> **Data to use**
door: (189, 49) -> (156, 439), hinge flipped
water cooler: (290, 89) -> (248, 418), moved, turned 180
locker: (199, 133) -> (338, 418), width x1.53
...
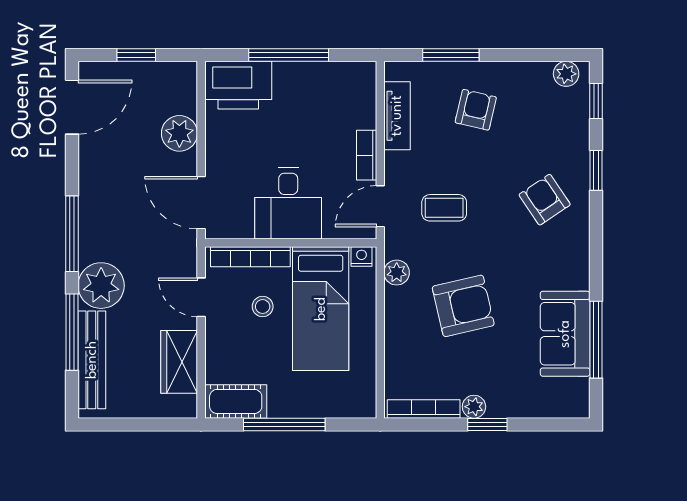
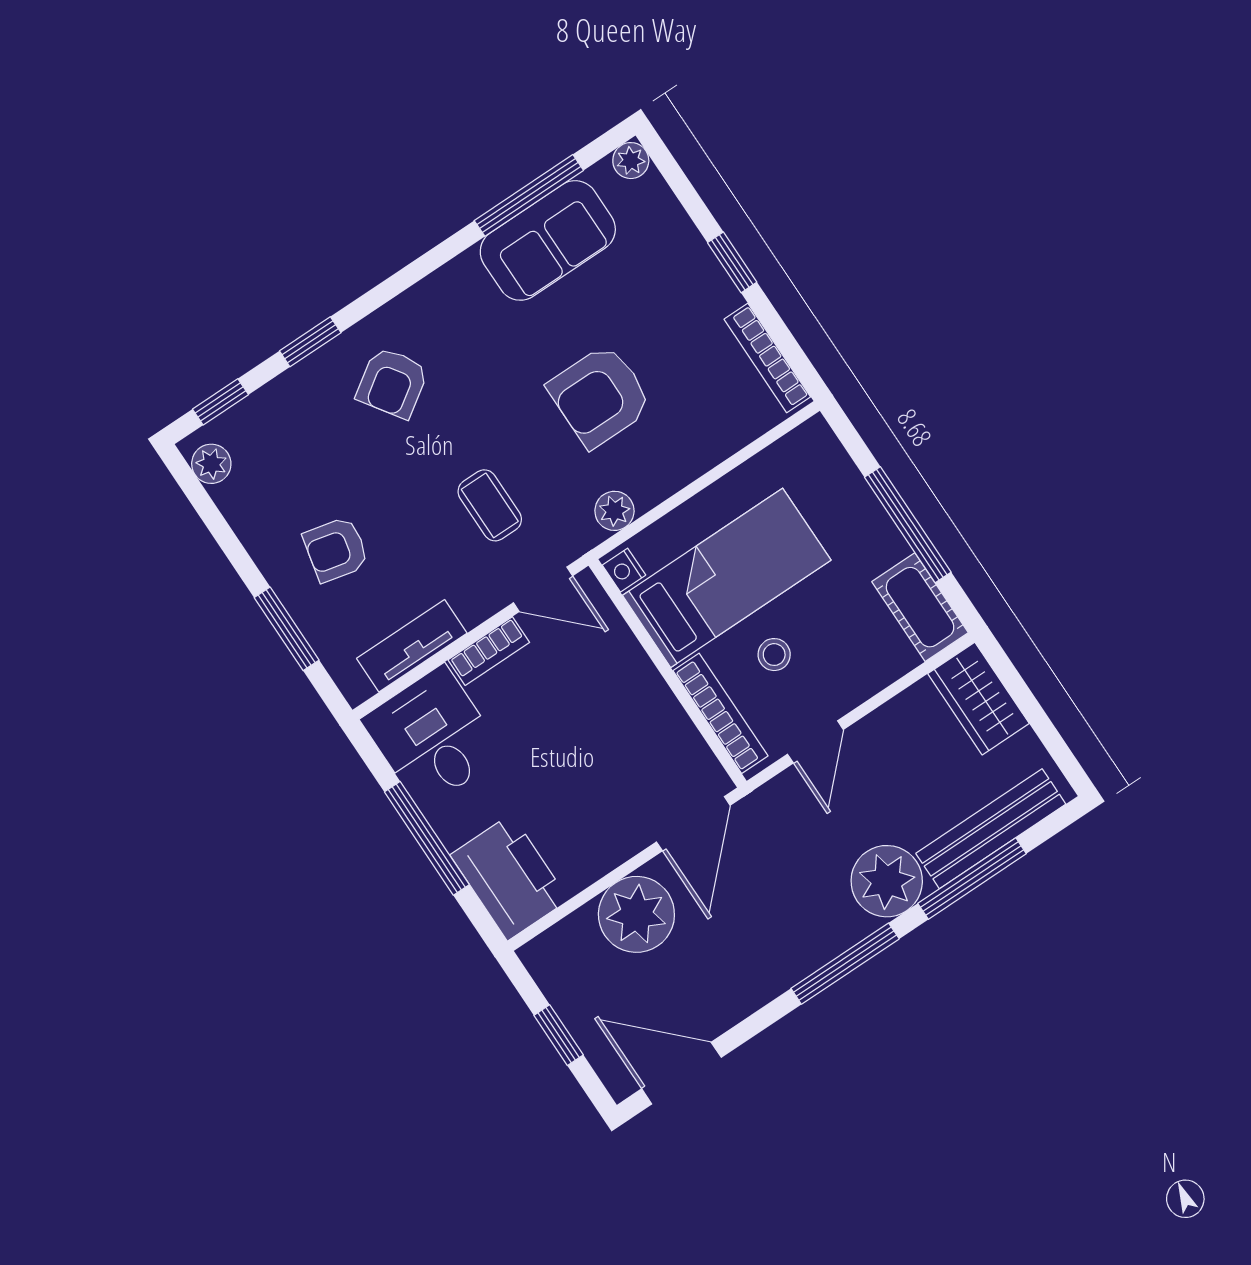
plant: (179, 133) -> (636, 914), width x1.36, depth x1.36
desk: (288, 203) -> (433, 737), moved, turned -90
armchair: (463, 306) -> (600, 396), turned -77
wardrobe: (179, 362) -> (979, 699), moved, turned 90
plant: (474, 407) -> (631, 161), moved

> **Assignment**
Could you reproduce exactly the lines of the entries above, from the one with "door: (189, 49) -> (156, 439), hinge flipped" through the one with "locker: (199, 133) -> (338, 418), width x1.53", and nothing else?

> **Task output**
door: (189, 49) -> (156, 439), hinge flipped
water cooler: (290, 89) -> (248, 418), moved, turned 180
locker: (199, 133) -> (338, 418), width x1.53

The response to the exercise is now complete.